▶ WHAT NEEDS TO BE DONE: Copy every line of the records below where the word "DGND" occurs.

▶ INPUT RECORDS:
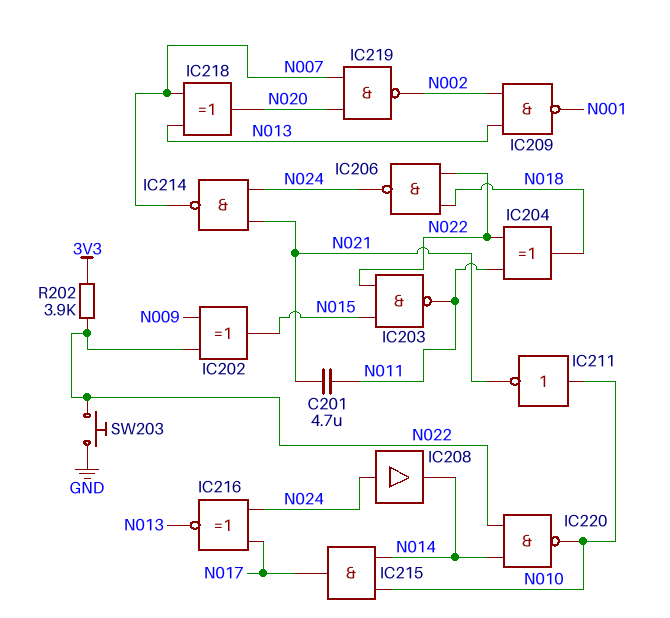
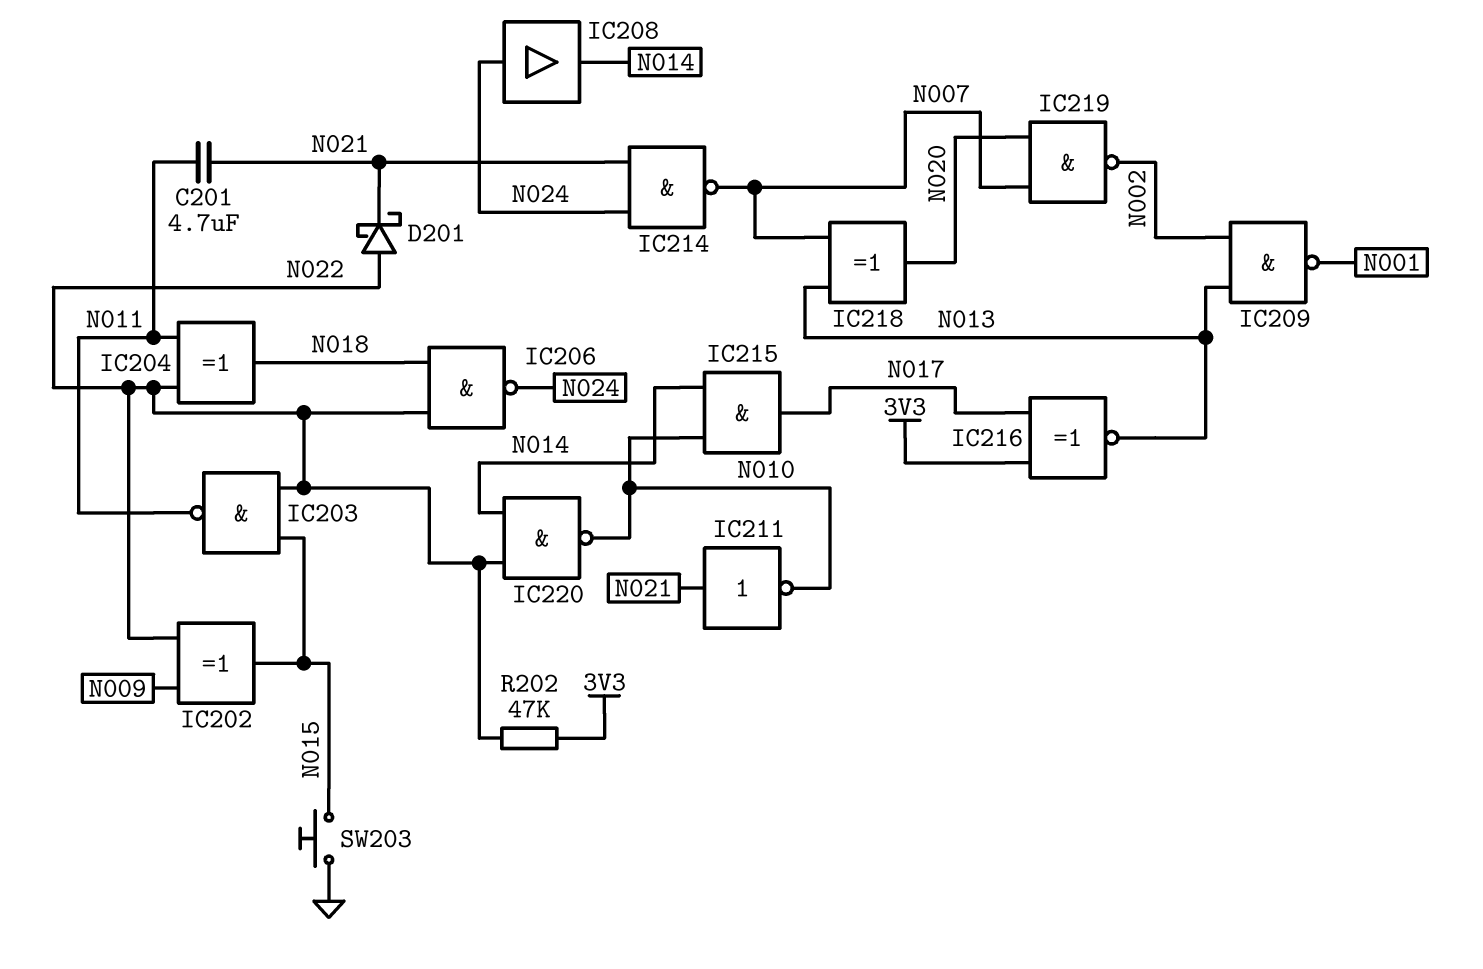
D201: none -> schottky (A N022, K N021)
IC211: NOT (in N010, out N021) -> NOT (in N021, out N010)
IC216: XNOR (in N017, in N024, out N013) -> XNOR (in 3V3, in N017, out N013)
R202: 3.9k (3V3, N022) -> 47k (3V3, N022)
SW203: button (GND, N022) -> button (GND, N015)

* * *

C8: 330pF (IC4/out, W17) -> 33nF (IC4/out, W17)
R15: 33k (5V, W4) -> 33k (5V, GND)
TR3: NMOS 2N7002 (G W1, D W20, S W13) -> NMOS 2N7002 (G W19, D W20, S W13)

==

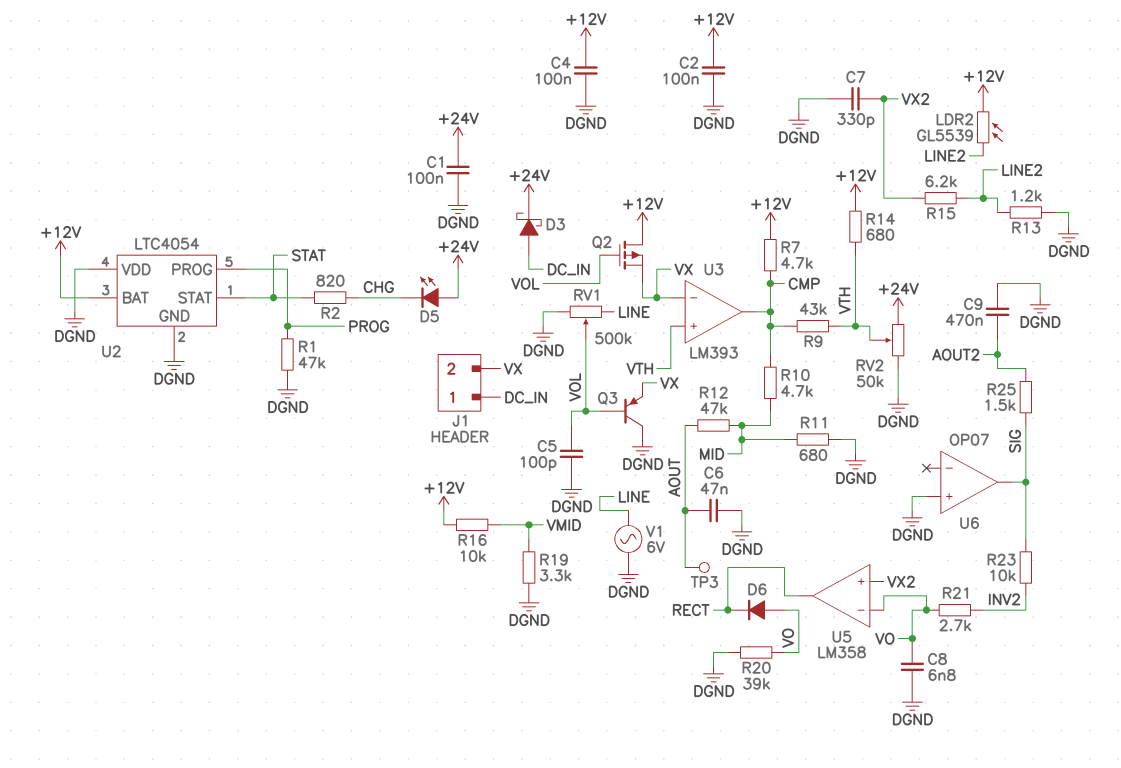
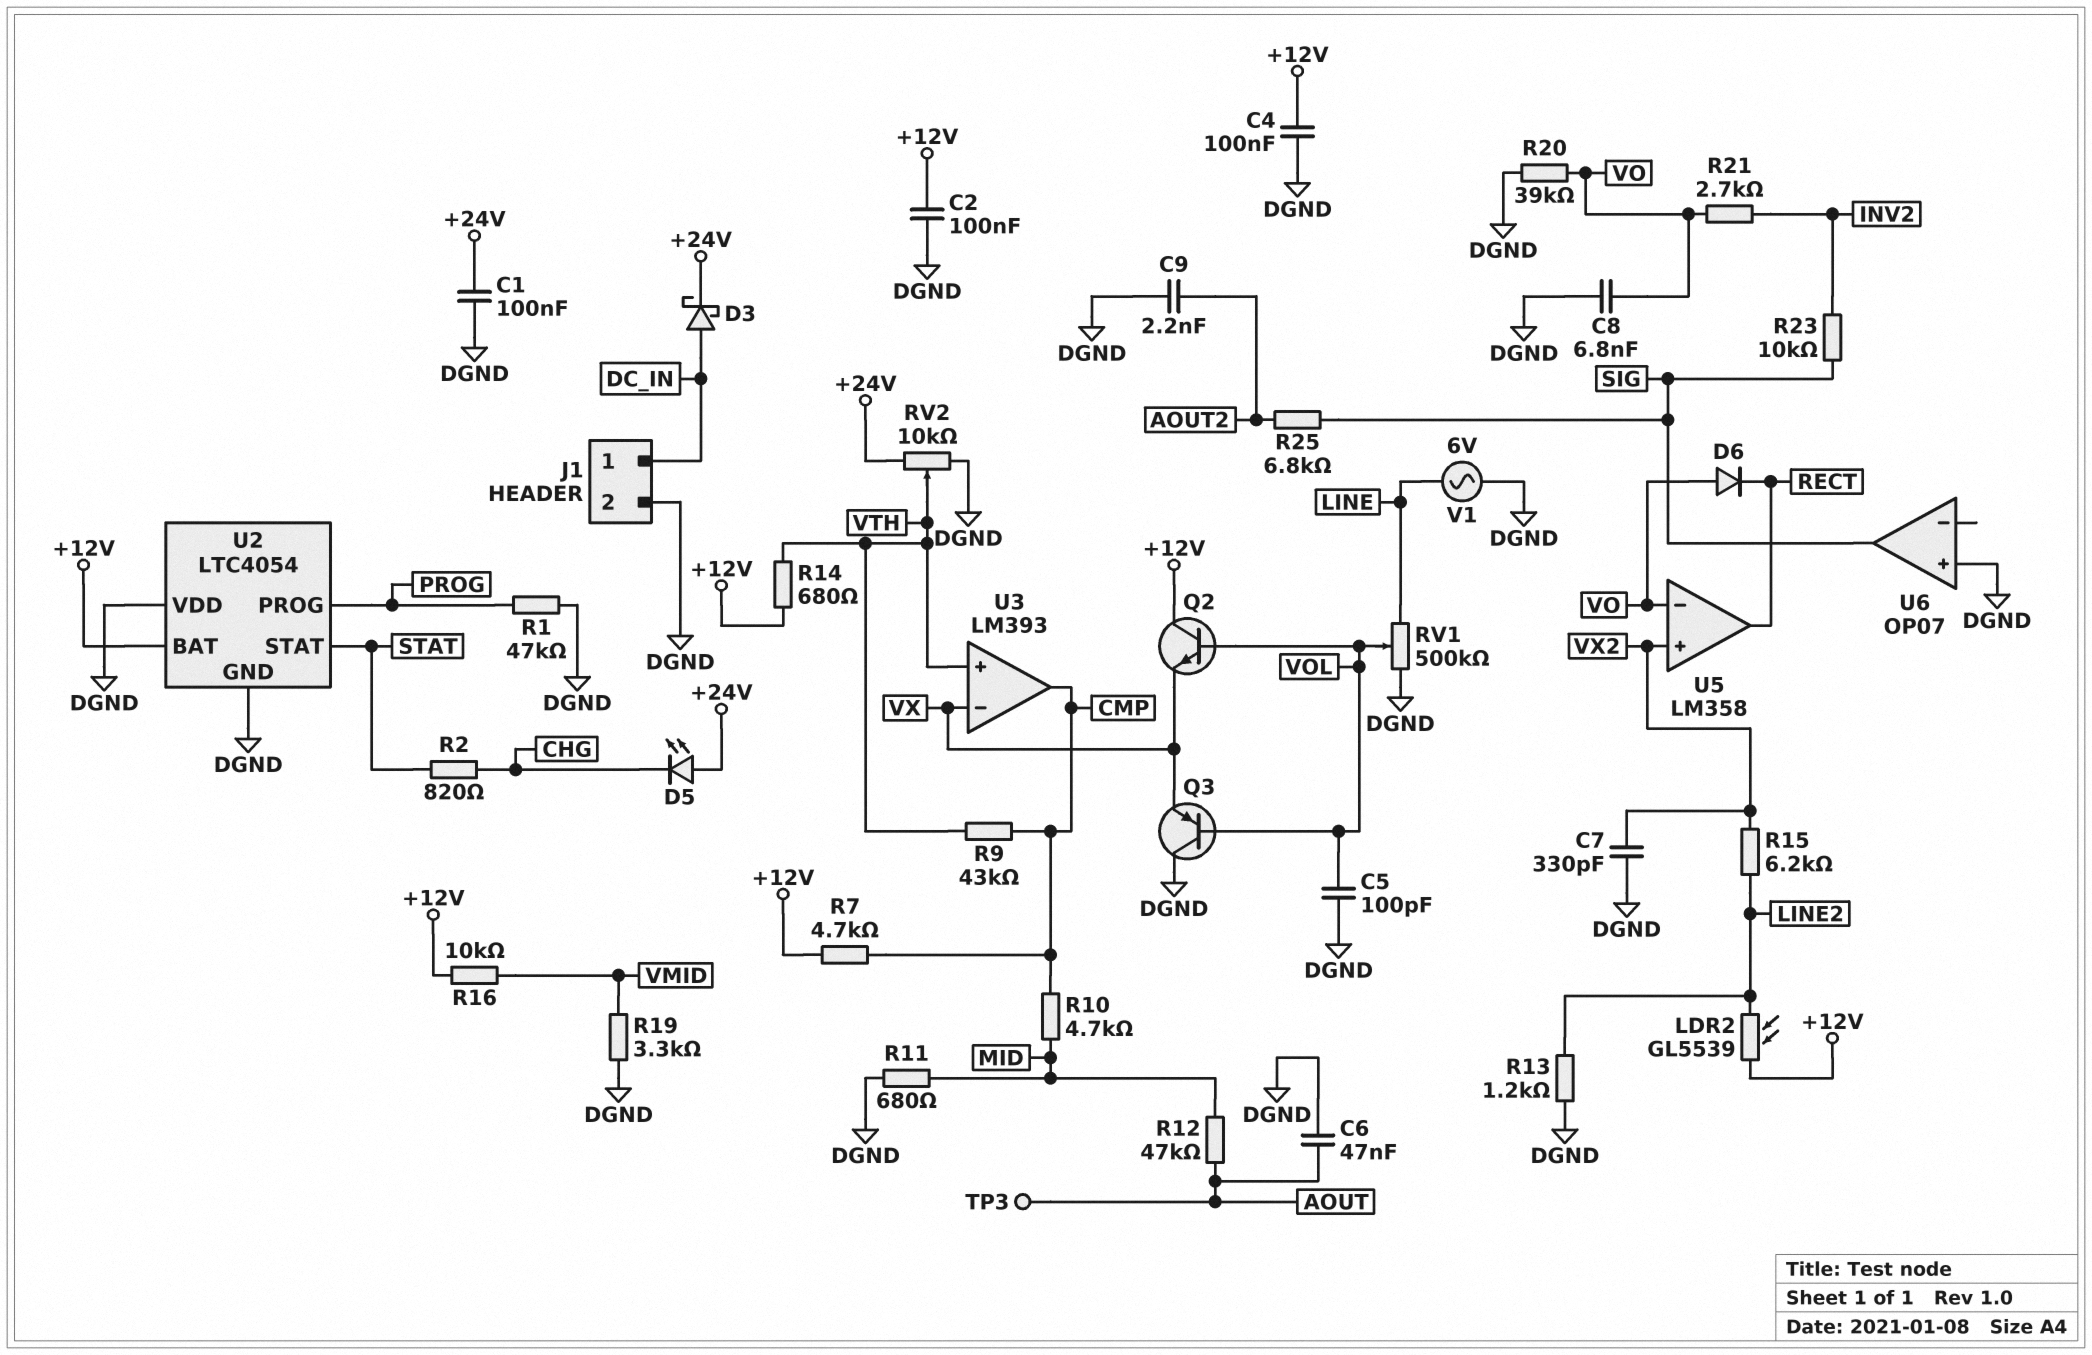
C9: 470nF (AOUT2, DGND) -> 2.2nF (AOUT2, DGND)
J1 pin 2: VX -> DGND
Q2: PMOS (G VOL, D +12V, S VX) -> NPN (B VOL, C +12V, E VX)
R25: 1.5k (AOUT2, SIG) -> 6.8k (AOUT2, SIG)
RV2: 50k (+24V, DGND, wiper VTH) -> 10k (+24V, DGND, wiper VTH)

▶ TASK SOLUTION:
C9: 470nF (AOUT2, DGND) -> 2.2nF (AOUT2, DGND)
J1 pin 2: VX -> DGND
RV2: 50k (+24V, DGND, wiper VTH) -> 10k (+24V, DGND, wiper VTH)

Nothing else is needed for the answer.